WHAT THIS TASK INVOLVES: Every line below that holds the string "degrees" should be copied out.

SUPPLIED RECORDS:

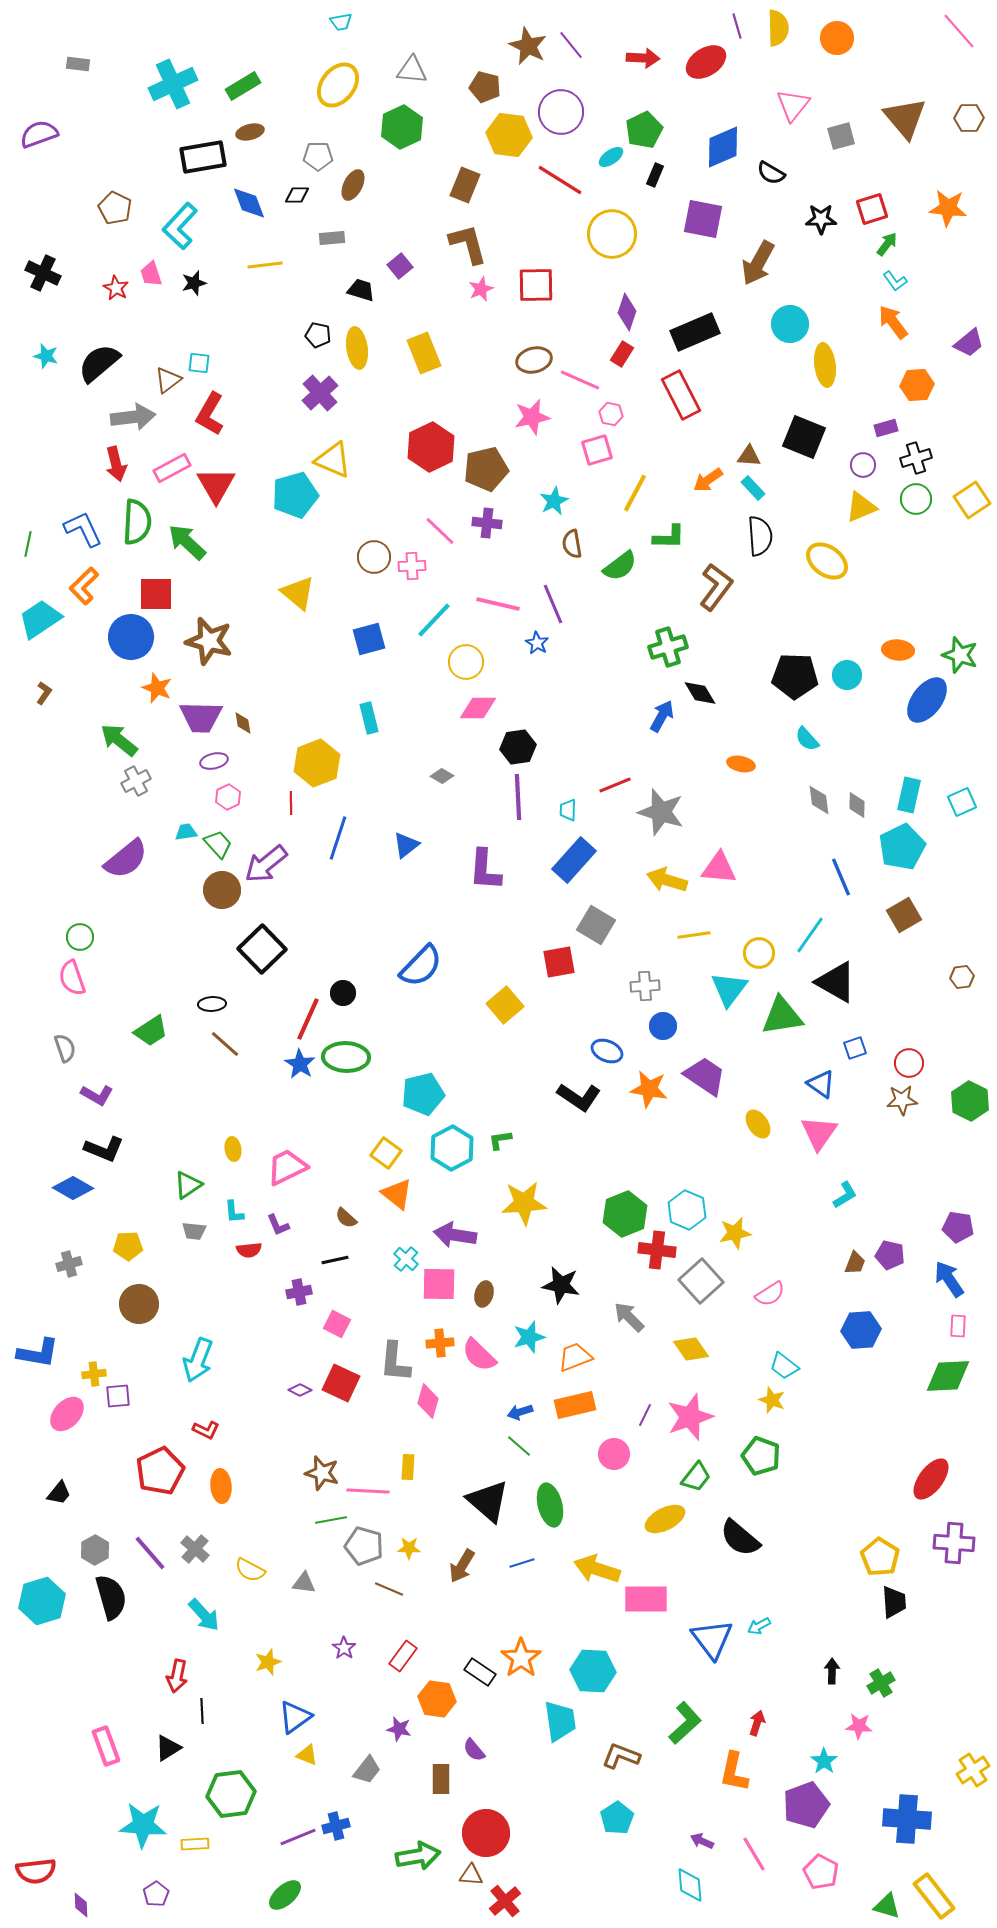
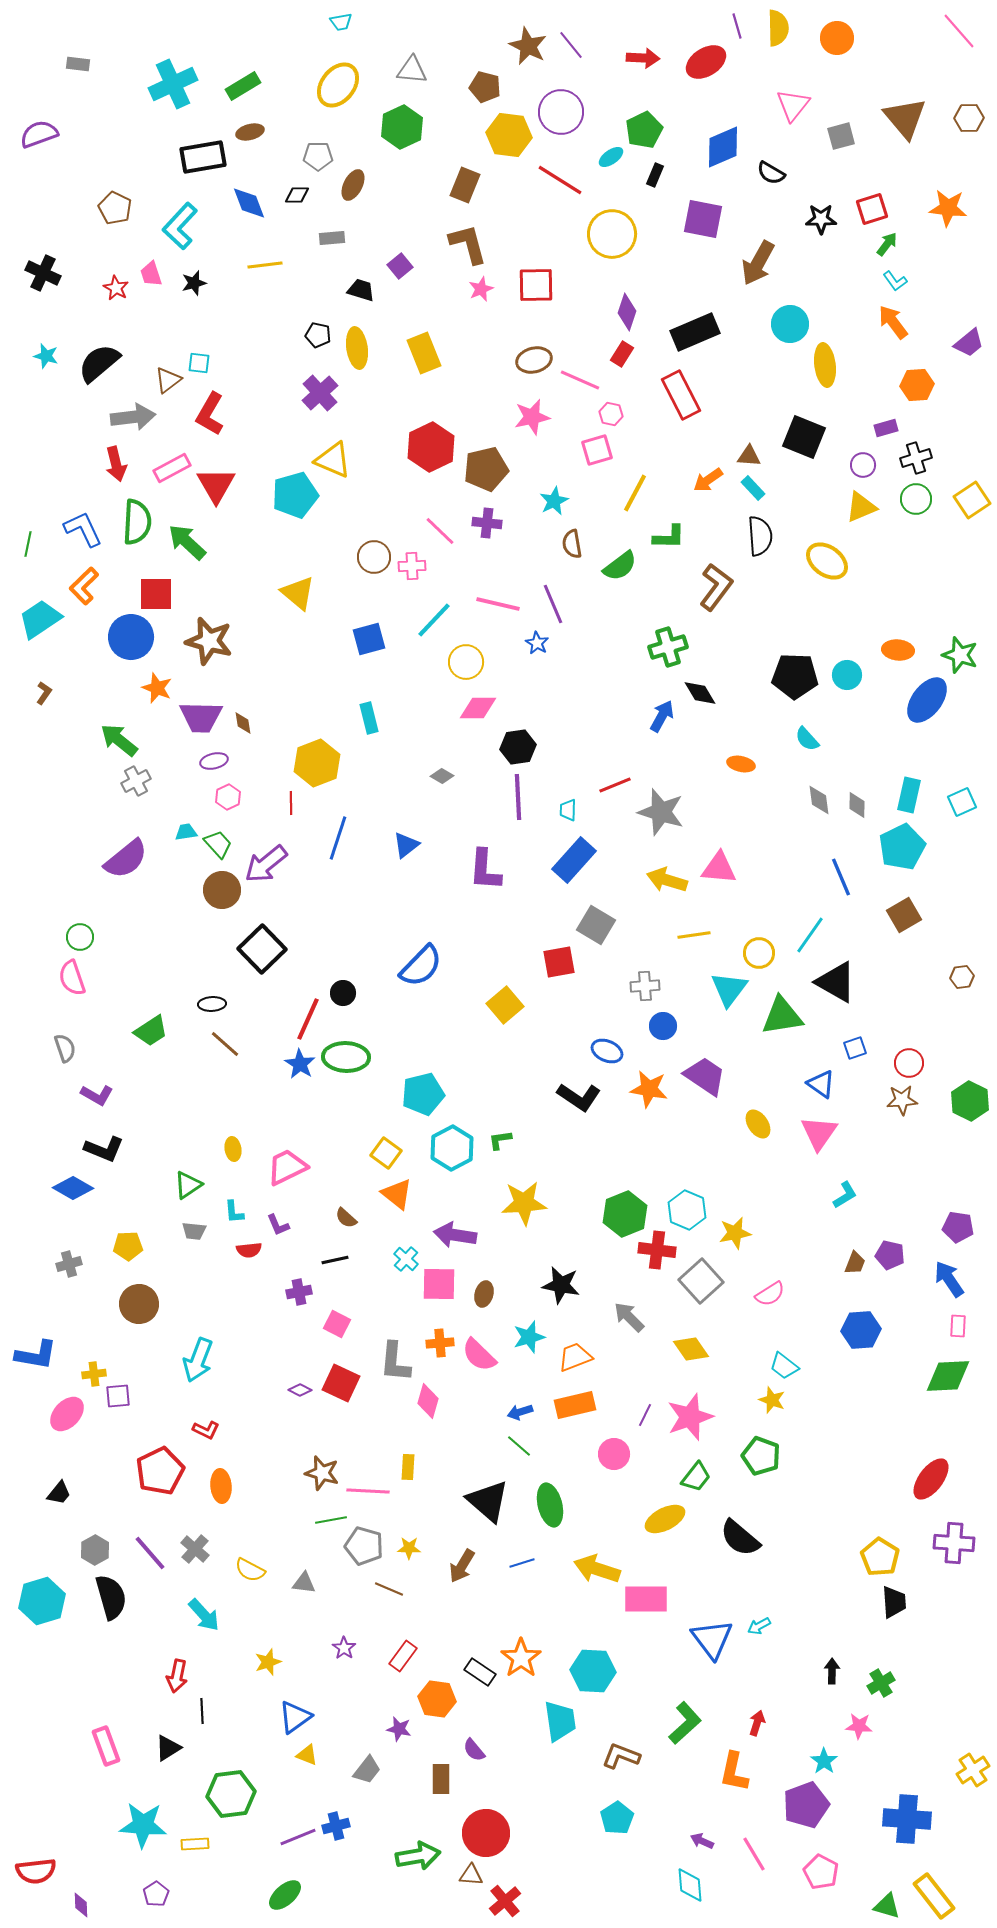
blue L-shape at (38, 1353): moved 2 px left, 2 px down
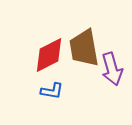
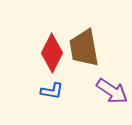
red diamond: moved 3 px right, 2 px up; rotated 36 degrees counterclockwise
purple arrow: moved 22 px down; rotated 40 degrees counterclockwise
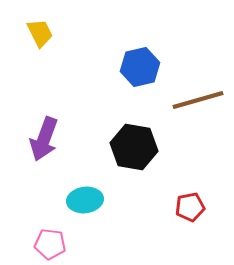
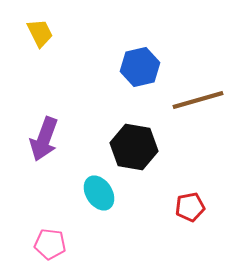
cyan ellipse: moved 14 px right, 7 px up; rotated 64 degrees clockwise
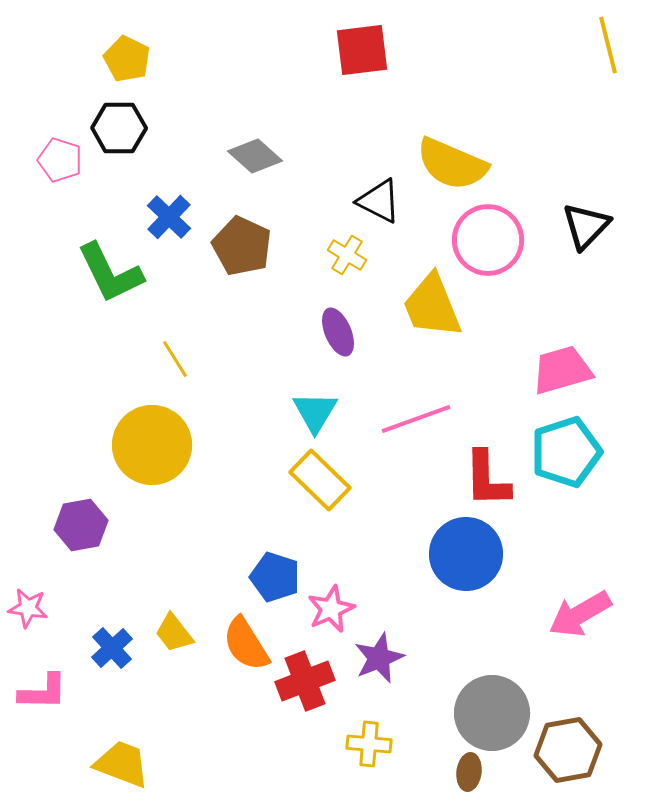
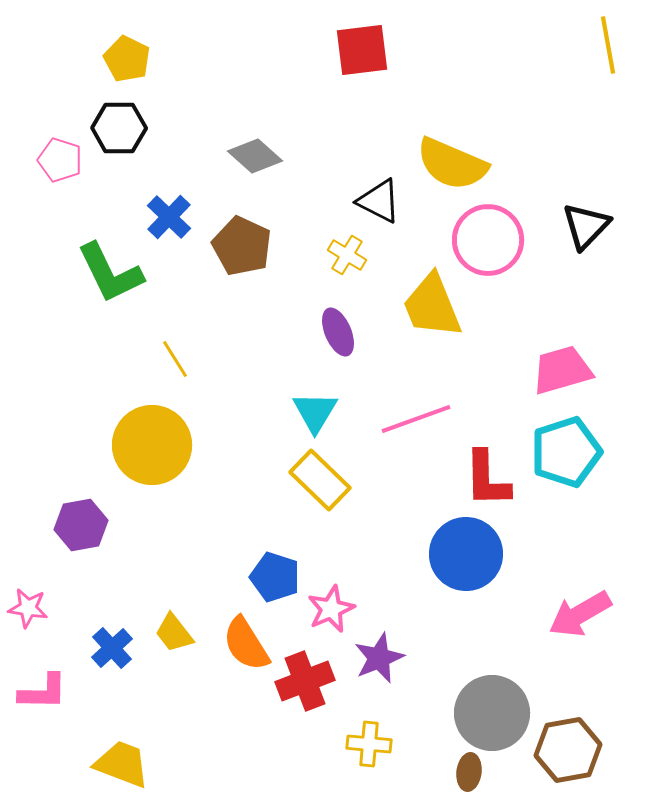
yellow line at (608, 45): rotated 4 degrees clockwise
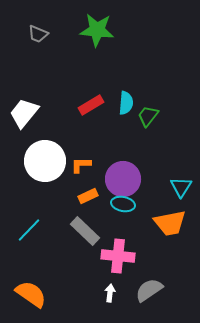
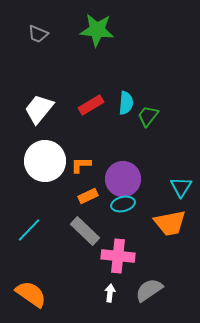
white trapezoid: moved 15 px right, 4 px up
cyan ellipse: rotated 25 degrees counterclockwise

SOLVED PROBLEM:
red diamond: moved 3 px right, 2 px up; rotated 36 degrees counterclockwise
purple arrow: moved 22 px down; rotated 40 degrees counterclockwise
cyan ellipse: moved 14 px right, 7 px up; rotated 64 degrees clockwise
yellow line at (608, 45): rotated 4 degrees clockwise
cyan ellipse: rotated 25 degrees counterclockwise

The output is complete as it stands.